Work item — Through to the final line, write out the records below exactly, omitting any images they contain.

Data in this exercise —
»»

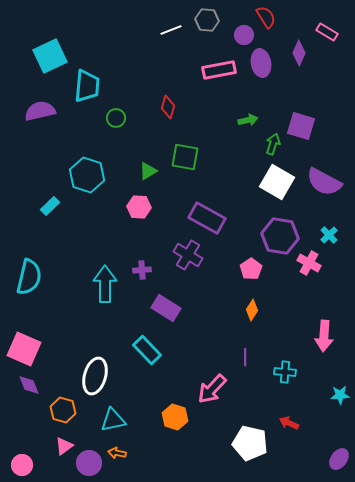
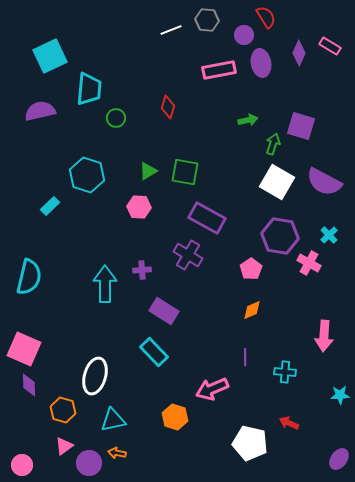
pink rectangle at (327, 32): moved 3 px right, 14 px down
cyan trapezoid at (87, 86): moved 2 px right, 3 px down
green square at (185, 157): moved 15 px down
purple rectangle at (166, 308): moved 2 px left, 3 px down
orange diamond at (252, 310): rotated 35 degrees clockwise
cyan rectangle at (147, 350): moved 7 px right, 2 px down
purple diamond at (29, 385): rotated 20 degrees clockwise
pink arrow at (212, 389): rotated 24 degrees clockwise
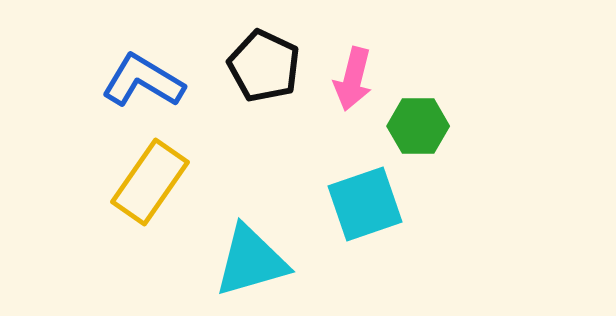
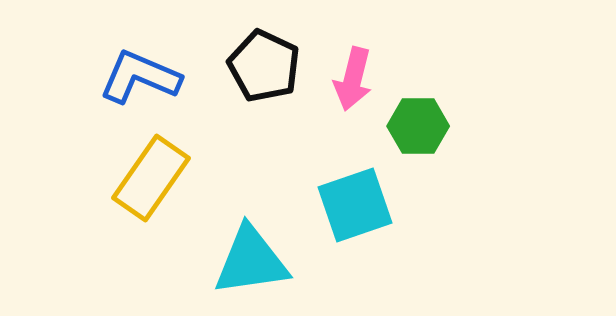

««

Response —
pink rectangle at (327, 32): moved 3 px right, 14 px down
cyan trapezoid at (87, 86): moved 2 px right, 3 px down
green square at (185, 157): moved 15 px down
purple rectangle at (166, 308): moved 2 px left, 3 px down
orange diamond at (252, 310): rotated 35 degrees clockwise
cyan rectangle at (147, 350): moved 7 px right, 2 px down
purple diamond at (29, 385): rotated 20 degrees clockwise
pink arrow at (212, 389): rotated 24 degrees clockwise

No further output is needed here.